### THE DATA
****************

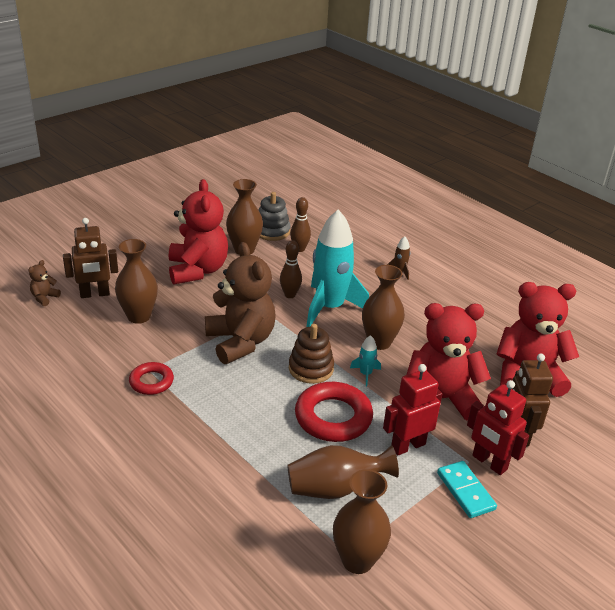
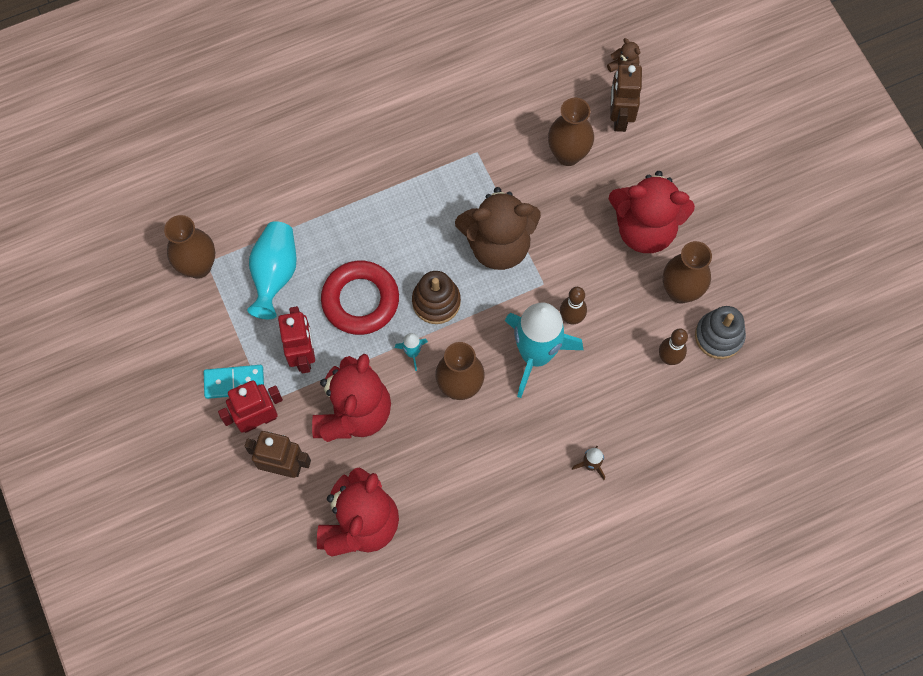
camera: 110 degrees right, 35 degrees up
red ring [129,362,174,395] -> none
brown vase [287,445,399,499] -> turquoise vase [247,221,297,319]

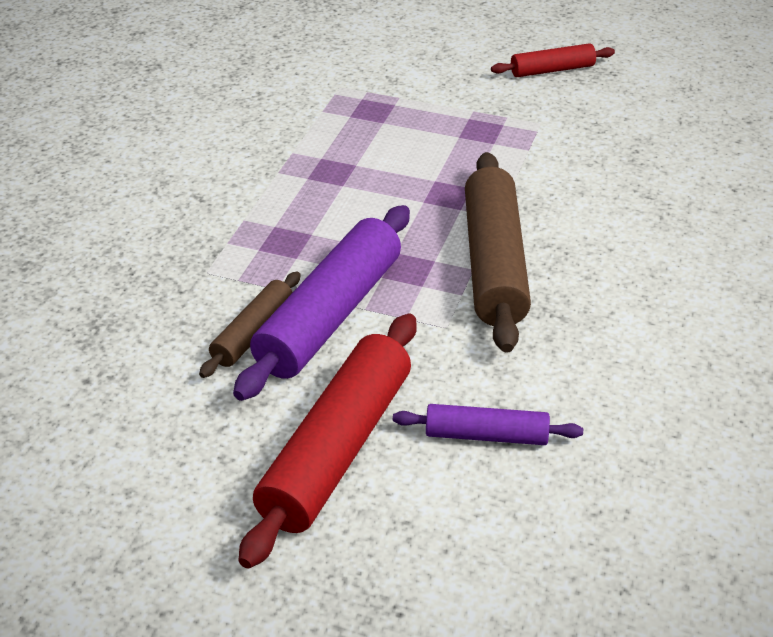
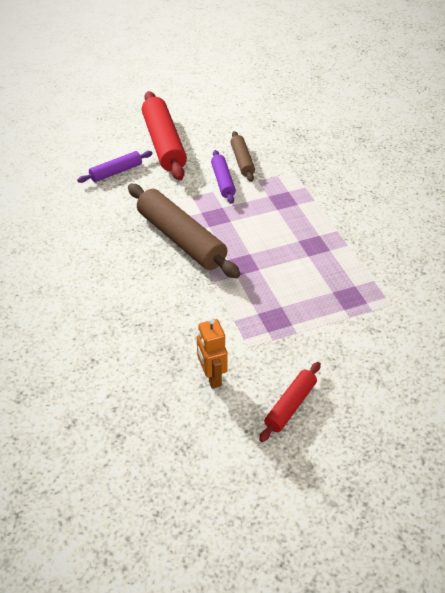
camera: 140 degrees right, 5 degrees up
purple rolling pin [233,205,410,401] -> purple rolling pin [211,150,236,204], size x0.53
none -> orange robot [197,317,228,389]

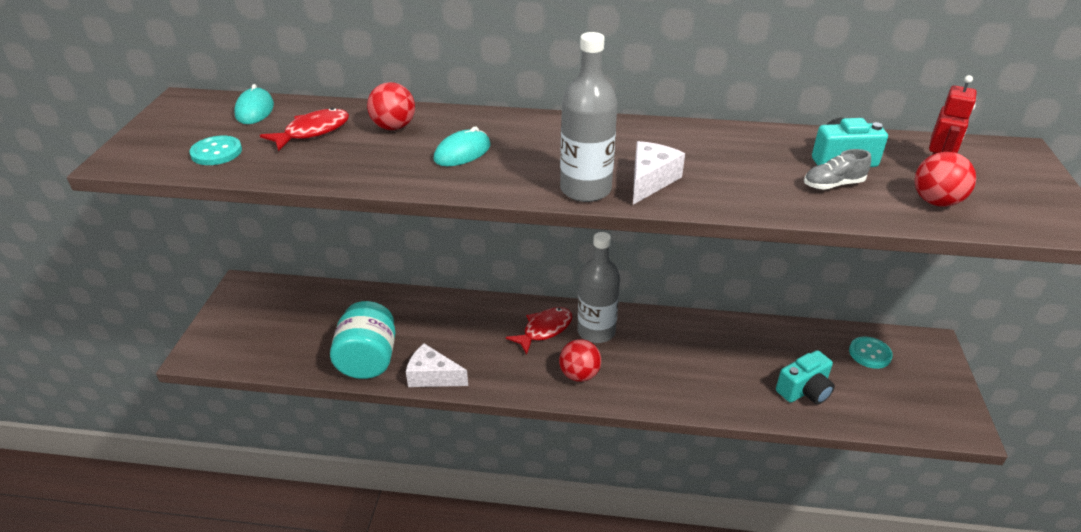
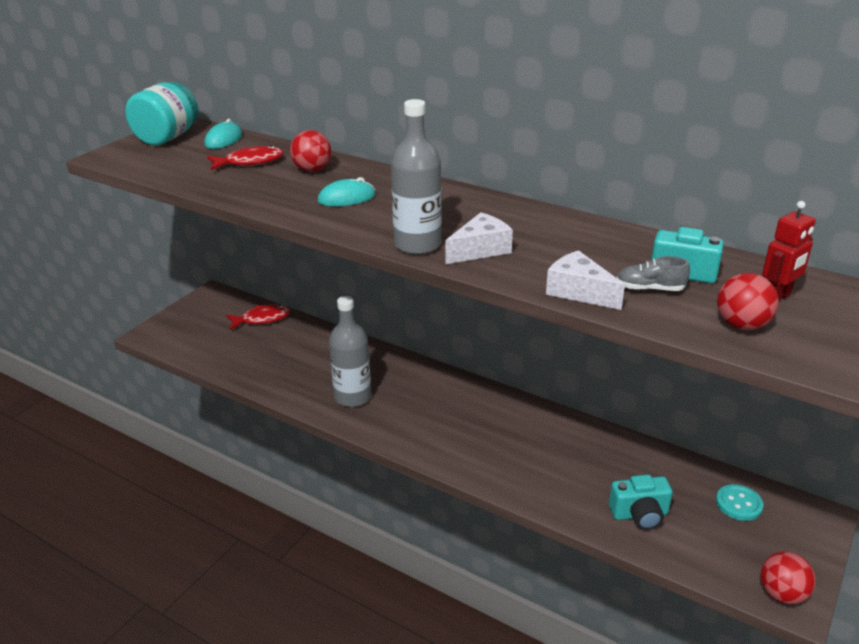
camera: 25 degrees right, 5 degrees down
turquoise button [189,136,242,165] -> none
turquoise jar [330,301,396,379] -> turquoise jar moved to [125,82,198,146]
white cheese [406,343,468,387] -> white cheese moved to [546,250,625,310]
red fish [506,307,573,355] -> red fish moved to [226,304,290,330]
red ball [559,339,601,382] -> red ball moved to [761,551,816,605]
grey bottle [577,232,620,343] -> grey bottle moved to [329,296,371,407]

****************

### WORK REQUIRED
Starting at the line with "camera: 25 degrees right, 5 degrees down", restate each line through the end of the records, both ends included, and stop there.

### OUTPUT BELOW
camera: 25 degrees right, 5 degrees down
turquoise button [189,136,242,165] -> none
turquoise jar [330,301,396,379] -> turquoise jar moved to [125,82,198,146]
white cheese [406,343,468,387] -> white cheese moved to [546,250,625,310]
red fish [506,307,573,355] -> red fish moved to [226,304,290,330]
red ball [559,339,601,382] -> red ball moved to [761,551,816,605]
grey bottle [577,232,620,343] -> grey bottle moved to [329,296,371,407]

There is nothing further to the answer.